SOURCE MATERIAL:
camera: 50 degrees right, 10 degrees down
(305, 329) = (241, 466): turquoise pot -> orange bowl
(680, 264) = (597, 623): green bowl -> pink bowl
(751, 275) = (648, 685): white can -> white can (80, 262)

* * *

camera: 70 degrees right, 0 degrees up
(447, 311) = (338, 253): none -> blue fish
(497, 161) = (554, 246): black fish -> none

--

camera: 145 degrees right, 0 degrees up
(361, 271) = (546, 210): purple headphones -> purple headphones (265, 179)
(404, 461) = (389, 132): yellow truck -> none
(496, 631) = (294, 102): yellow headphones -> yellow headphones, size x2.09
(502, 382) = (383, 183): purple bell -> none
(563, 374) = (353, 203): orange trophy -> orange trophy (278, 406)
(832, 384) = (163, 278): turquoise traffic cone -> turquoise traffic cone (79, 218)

ASSIGNED TASK: Which lines of the material contain the string "orange"? List each of them.

EXPECTED OUTPUT:
(305, 329) = (241, 466): turquoise pot -> orange bowl
(563, 374) = (353, 203): orange trophy -> orange trophy (278, 406)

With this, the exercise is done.